# WHAT YOU SHOULD DO
In the records below, pick out all lines containing the word "degrees".

# SUPPLIED INFORMATION

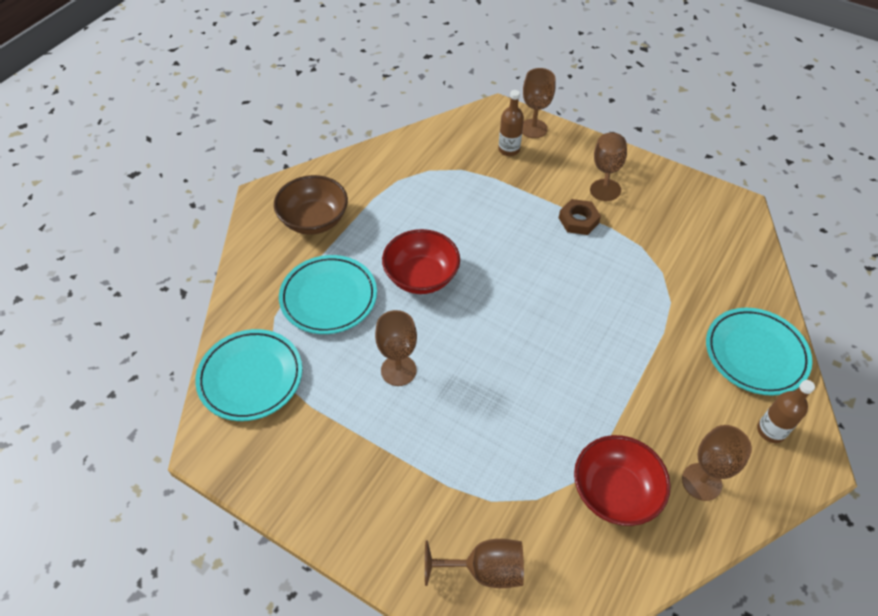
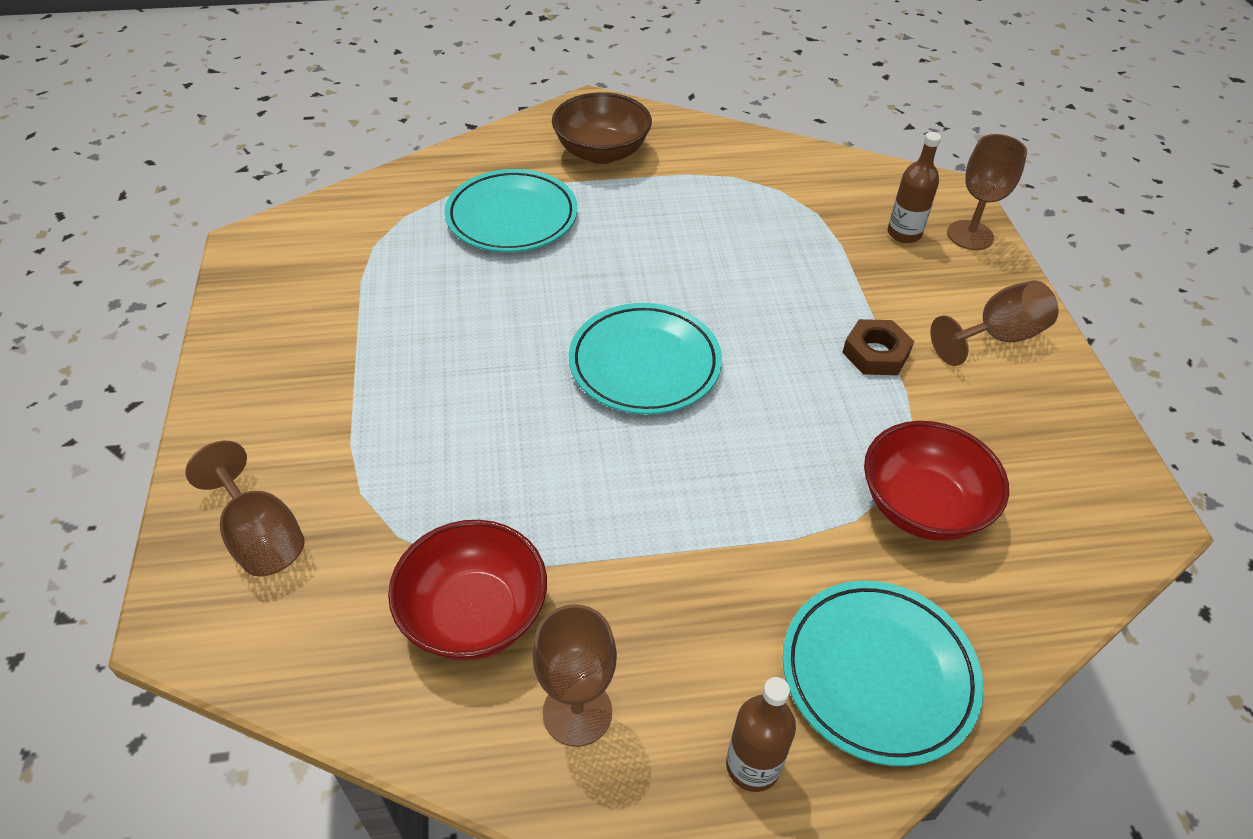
camera: 50 degrees right, 5 degrees down
(250, 377) = (357, 222): turquoise plate -> turquoise plate (644, 364)
(398, 370) = (469, 319): brown goblet -> none
(421, 277) = (618, 267): red bowl -> red bowl (922, 506)

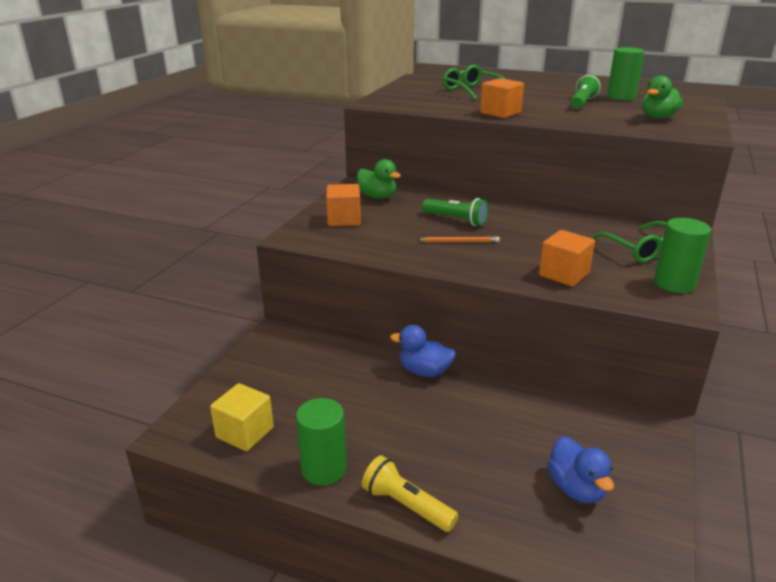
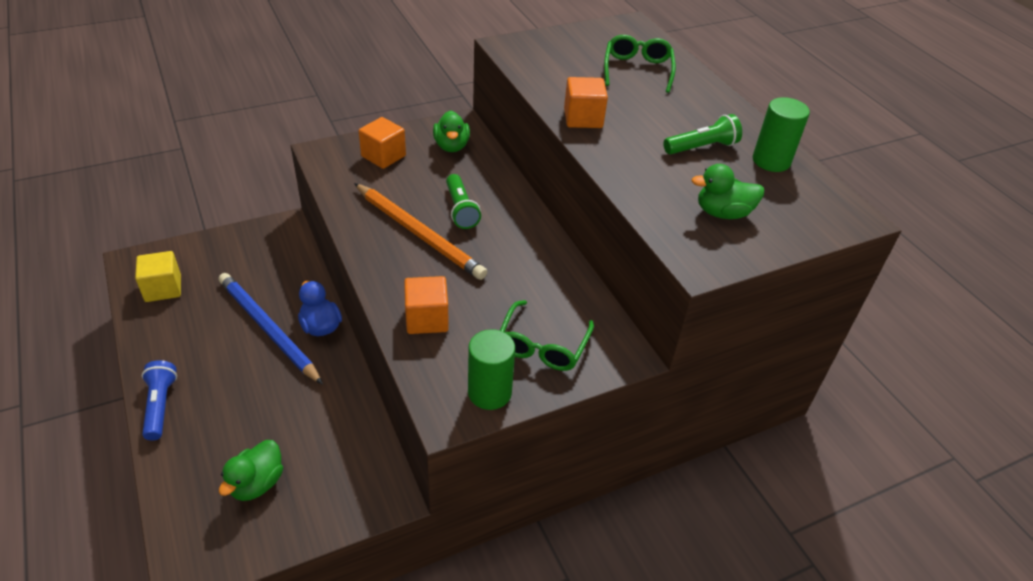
camera: 40 degrees right, 15 degrees up
(324, 469) = (161, 346): green cylinder -> none
(390, 398) = (268, 329): none -> blue pencil
(406, 505) = (160, 406): yellow flashlight -> blue flashlight
(459, 242) = (419, 233): orange pencil -> orange pencil, size x2.23
(576, 488) = (257, 483): blue duck -> green duck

# REPLY
camera: 50 degrees right, 5 degrees down
camera: 40 degrees right, 15 degrees up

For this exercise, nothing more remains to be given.